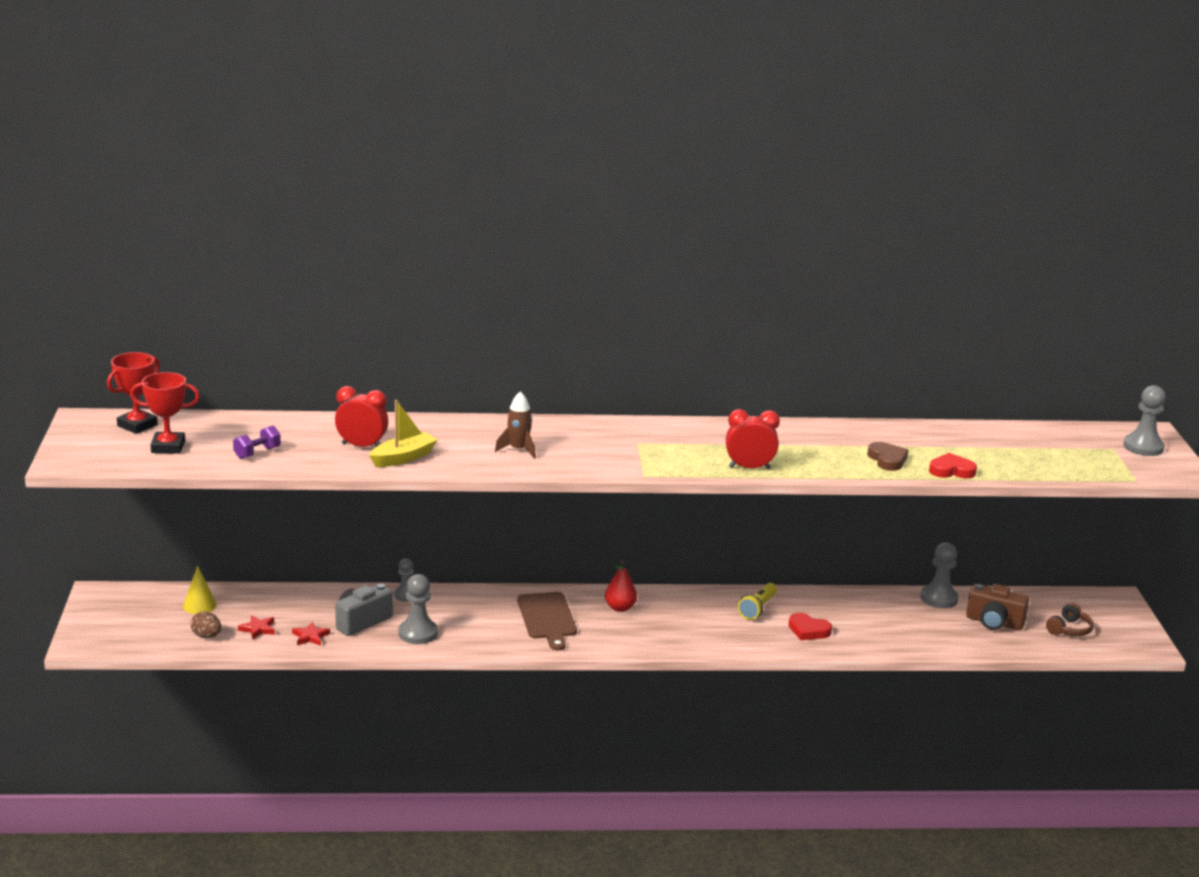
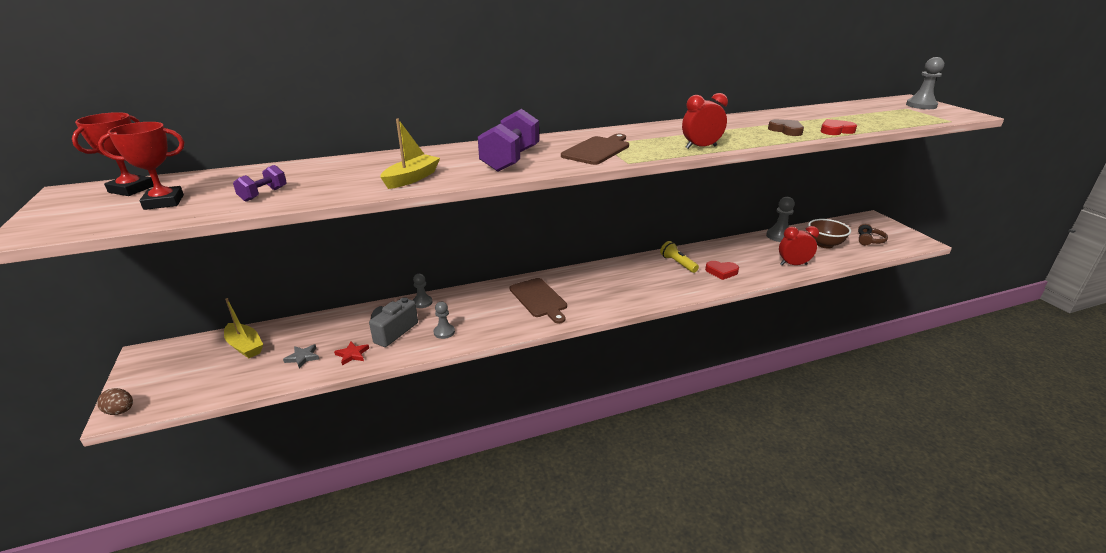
camera: 15 degrees left, 5 degrees up
yellow cone [183,566,217,614] -> yellow boat [224,298,263,358]
brown egg [191,612,221,638] -> brown egg moved to [97,388,133,415]
red star [238,615,275,640] -> grey star [283,344,319,369]
red clock [335,386,388,447] -> red clock moved to [779,226,819,265]
grey pawn [399,574,438,644] -> grey pawn [434,302,455,339], size x0.64
brown rocket [495,391,536,459] -> purple dumbbell [478,109,539,172]
red pear [605,561,637,612] -> none
yellow flashlight [738,583,777,620] -> yellow flashlight turned 135 degrees clockwise [660,241,699,273]
brown camera [966,584,1029,630] -> brown bowl [808,219,851,248]
none -> brown cutting board [561,134,629,165]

**Problem description**
Leaving the pictures aside, output each entry above exactly as written.

**Response to this task**
camera: 15 degrees left, 5 degrees up
yellow cone [183,566,217,614] -> yellow boat [224,298,263,358]
brown egg [191,612,221,638] -> brown egg moved to [97,388,133,415]
red star [238,615,275,640] -> grey star [283,344,319,369]
red clock [335,386,388,447] -> red clock moved to [779,226,819,265]
grey pawn [399,574,438,644] -> grey pawn [434,302,455,339], size x0.64
brown rocket [495,391,536,459] -> purple dumbbell [478,109,539,172]
red pear [605,561,637,612] -> none
yellow flashlight [738,583,777,620] -> yellow flashlight turned 135 degrees clockwise [660,241,699,273]
brown camera [966,584,1029,630] -> brown bowl [808,219,851,248]
none -> brown cutting board [561,134,629,165]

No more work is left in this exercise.